• Directions for this task
Rewrite the data below with every "px" changed to "pixels" and all other text left as is. Leave the pictures out of your answer.

• Dataset rows
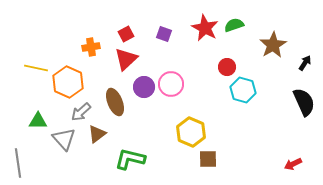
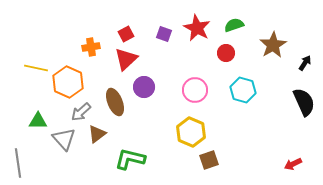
red star: moved 8 px left
red circle: moved 1 px left, 14 px up
pink circle: moved 24 px right, 6 px down
brown square: moved 1 px right, 1 px down; rotated 18 degrees counterclockwise
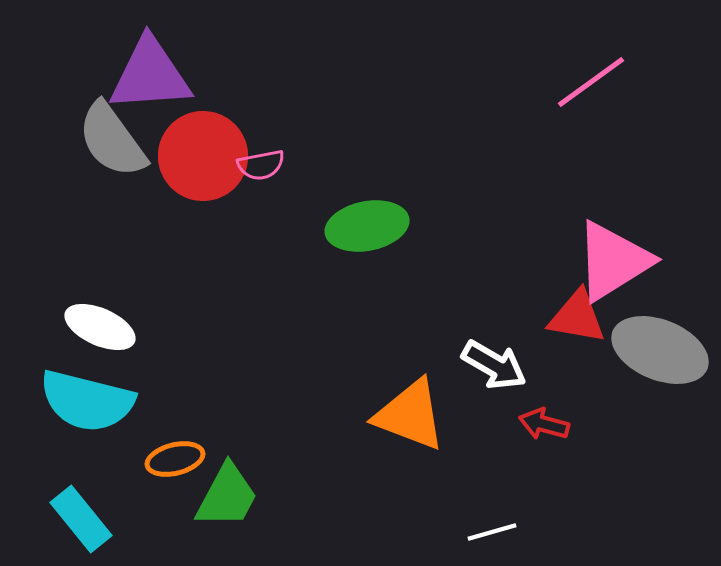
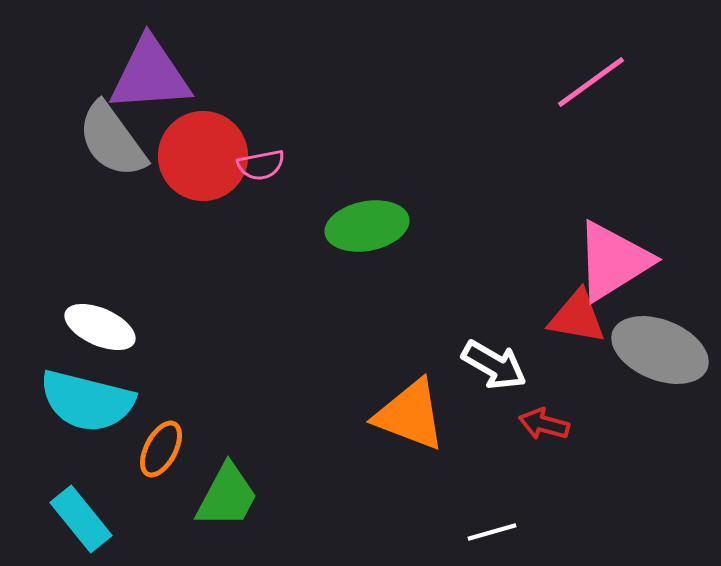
orange ellipse: moved 14 px left, 10 px up; rotated 48 degrees counterclockwise
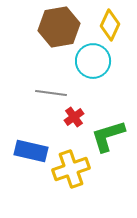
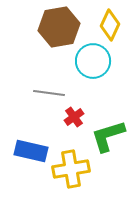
gray line: moved 2 px left
yellow cross: rotated 9 degrees clockwise
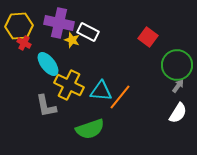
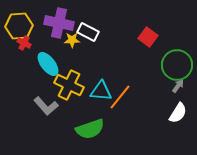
yellow star: rotated 21 degrees counterclockwise
gray L-shape: rotated 30 degrees counterclockwise
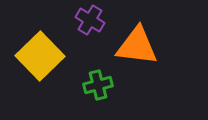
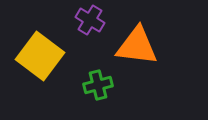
yellow square: rotated 9 degrees counterclockwise
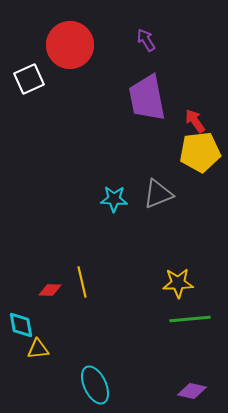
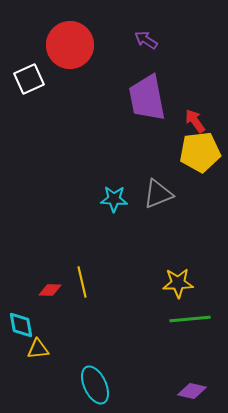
purple arrow: rotated 25 degrees counterclockwise
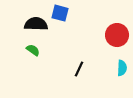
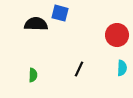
green semicircle: moved 25 px down; rotated 56 degrees clockwise
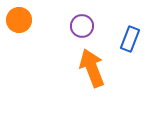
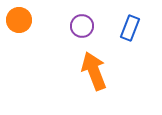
blue rectangle: moved 11 px up
orange arrow: moved 2 px right, 3 px down
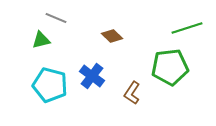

• Answer to this task
red star: moved 8 pixels left
red circle: moved 1 pixels left, 14 pixels up
pink circle: moved 24 pixels right, 6 pixels down
brown square: moved 1 pixels right, 1 pixels down; rotated 18 degrees counterclockwise
orange ellipse: moved 14 pixels left, 10 pixels up; rotated 48 degrees counterclockwise
gray line: moved 2 pixels left
yellow cross: rotated 9 degrees clockwise
yellow star: rotated 21 degrees counterclockwise
gray L-shape: rotated 30 degrees counterclockwise
yellow square: rotated 9 degrees counterclockwise
purple arrow: rotated 25 degrees counterclockwise
green semicircle: moved 25 pixels down; rotated 56 degrees clockwise
blue rectangle: moved 11 pixels up
orange arrow: moved 2 pixels right, 3 pixels down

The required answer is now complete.